--- The input ---

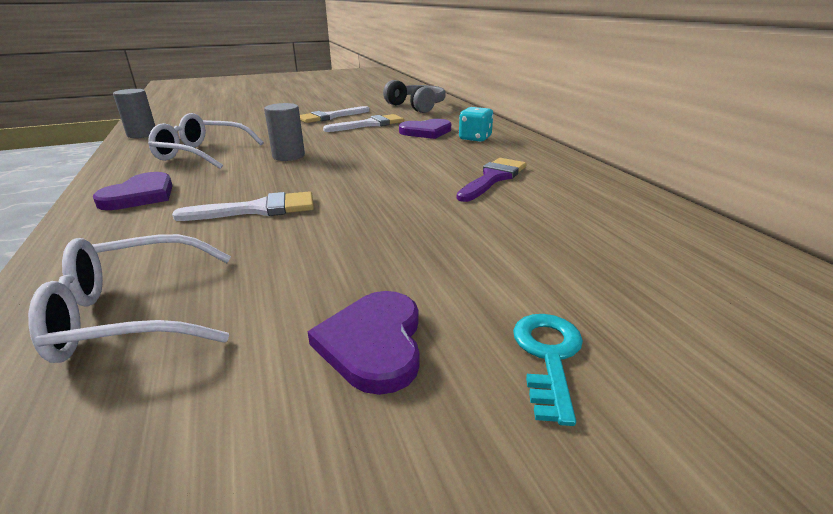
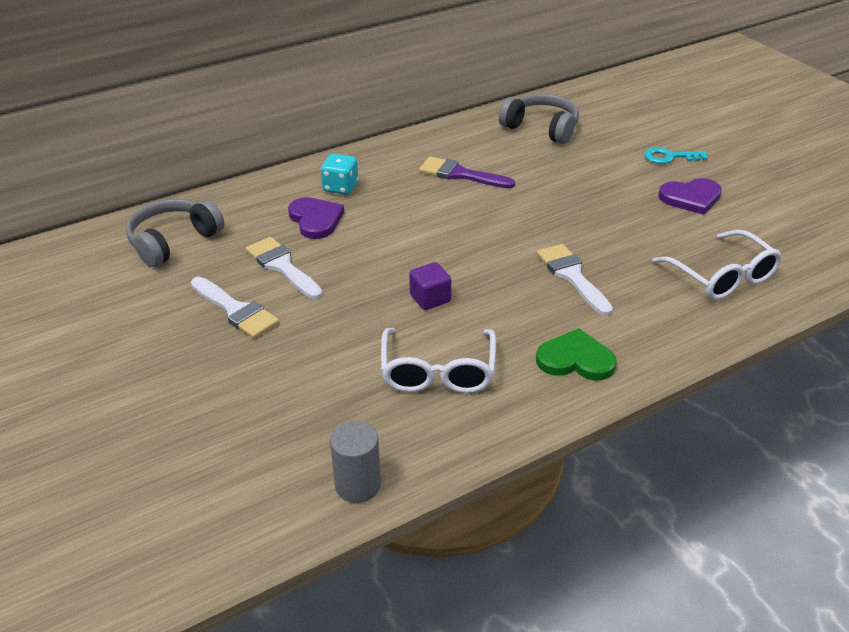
camera: 100 degrees left, 10 degrees up
(140, 195) = (575, 359): purple heart -> green heart
(288, 156) = (430, 298): grey cylinder -> purple cube
(636, 235) = (541, 128): none -> grey headphones

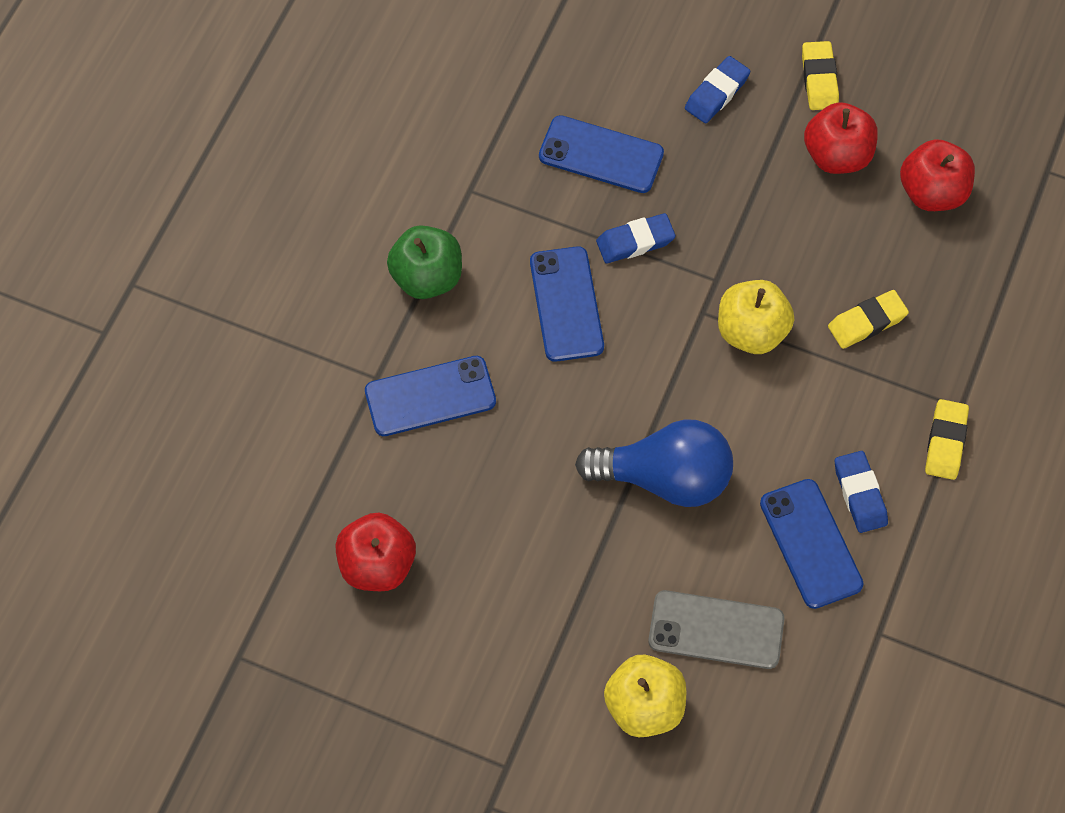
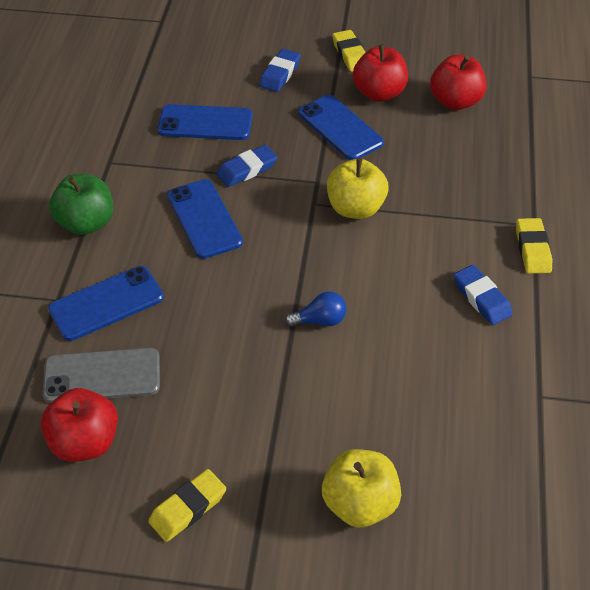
camera: 15 degrees left, 15 degrees down
(664, 478) = (320, 320): blue light bulb -> blue light bulb, size x0.47
(716, 630) = (402, 425): grey phone -> grey phone (102, 376)
(811, 543) = (456, 342): blue phone -> blue phone (340, 128)
(867, 322) = (440, 185): yellow eraser -> yellow eraser (188, 508)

---

(Work to be completed):
Please return exactly the lines that run from the line with "(716, 630) = (402, 425): grey" through the end of the records above, both included, and nothing more.

(Answer to this task):
(716, 630) = (402, 425): grey phone -> grey phone (102, 376)
(811, 543) = (456, 342): blue phone -> blue phone (340, 128)
(867, 322) = (440, 185): yellow eraser -> yellow eraser (188, 508)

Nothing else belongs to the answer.